Problem requirements
A faithful, word-for-word copy of the records is required, and it must contain no pictures.

╔══

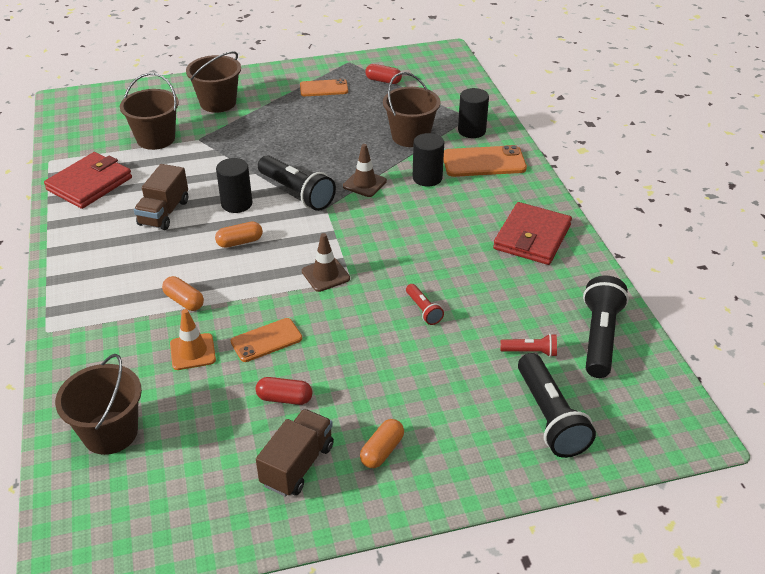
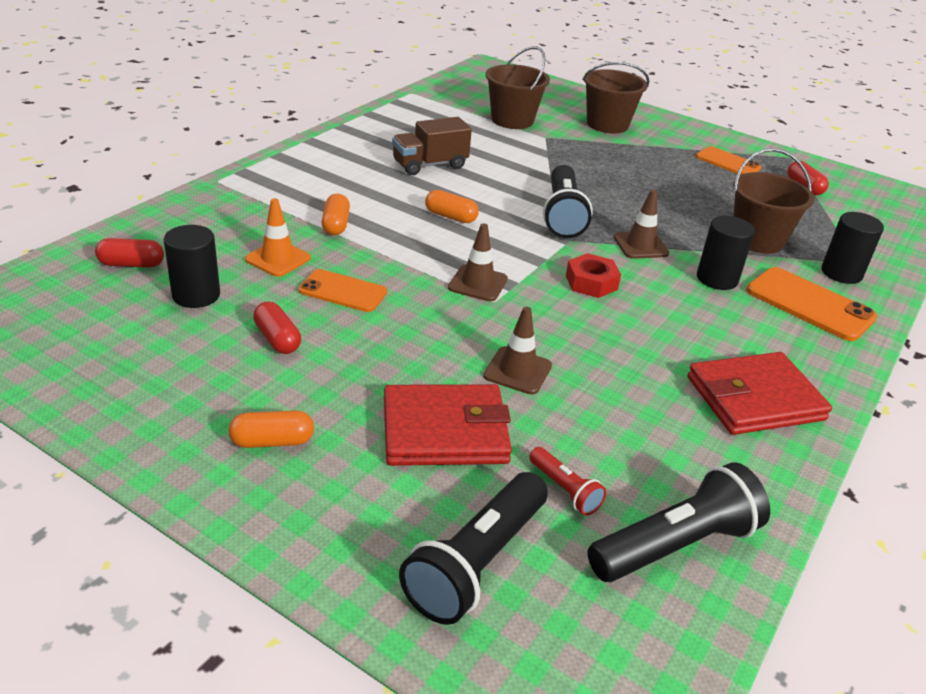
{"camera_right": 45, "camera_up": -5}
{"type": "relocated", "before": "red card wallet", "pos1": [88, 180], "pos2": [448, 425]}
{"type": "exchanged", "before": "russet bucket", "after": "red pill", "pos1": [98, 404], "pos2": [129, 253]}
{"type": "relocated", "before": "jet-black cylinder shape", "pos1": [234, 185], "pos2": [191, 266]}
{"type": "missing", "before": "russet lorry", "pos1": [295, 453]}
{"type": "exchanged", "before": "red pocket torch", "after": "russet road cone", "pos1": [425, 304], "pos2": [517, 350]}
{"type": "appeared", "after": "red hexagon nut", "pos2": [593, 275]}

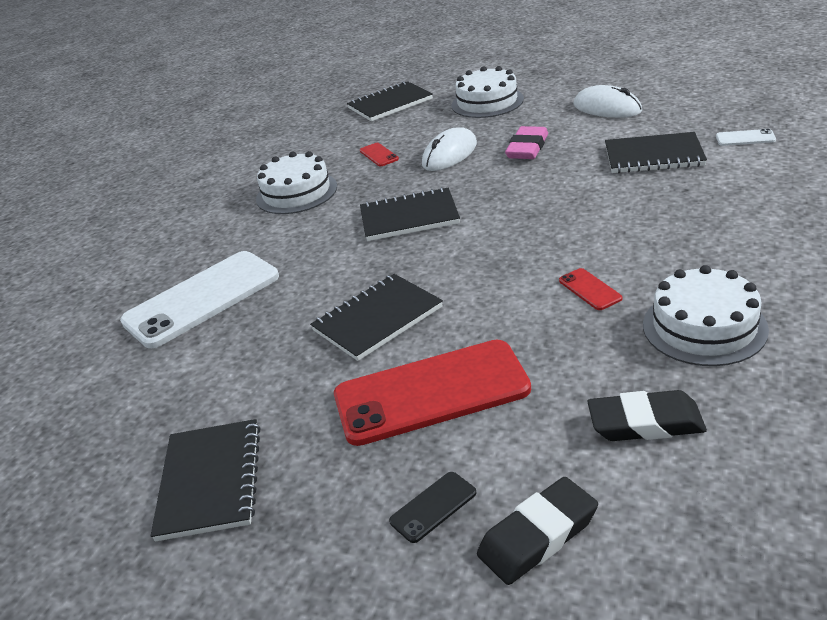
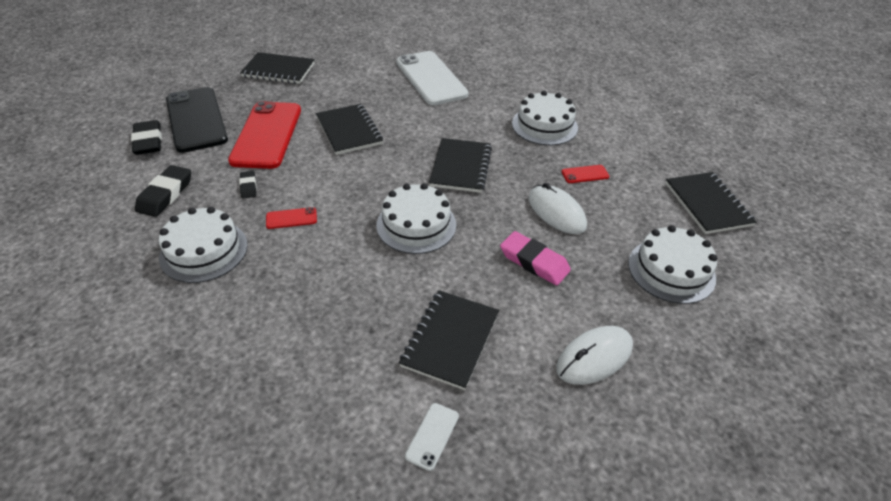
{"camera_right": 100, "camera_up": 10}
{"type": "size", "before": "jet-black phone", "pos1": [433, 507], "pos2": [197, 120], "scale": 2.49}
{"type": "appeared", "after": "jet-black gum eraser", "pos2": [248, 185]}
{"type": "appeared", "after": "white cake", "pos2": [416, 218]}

╚══

Expected answer
{"camera_right": 45, "camera_up": -5}
{"type": "relocated", "before": "red card wallet", "pos1": [88, 180], "pos2": [448, 425]}
{"type": "exchanged", "before": "russet bucket", "after": "red pill", "pos1": [98, 404], "pos2": [129, 253]}
{"type": "relocated", "before": "jet-black cylinder shape", "pos1": [234, 185], "pos2": [191, 266]}
{"type": "missing", "before": "russet lorry", "pos1": [295, 453]}
{"type": "exchanged", "before": "red pocket torch", "after": "russet road cone", "pos1": [425, 304], "pos2": [517, 350]}
{"type": "appeared", "after": "red hexagon nut", "pos2": [593, 275]}

{"camera_right": 100, "camera_up": 10}
{"type": "size", "before": "jet-black phone", "pos1": [433, 507], "pos2": [197, 120], "scale": 2.49}
{"type": "appeared", "after": "jet-black gum eraser", "pos2": [248, 185]}
{"type": "appeared", "after": "white cake", "pos2": [416, 218]}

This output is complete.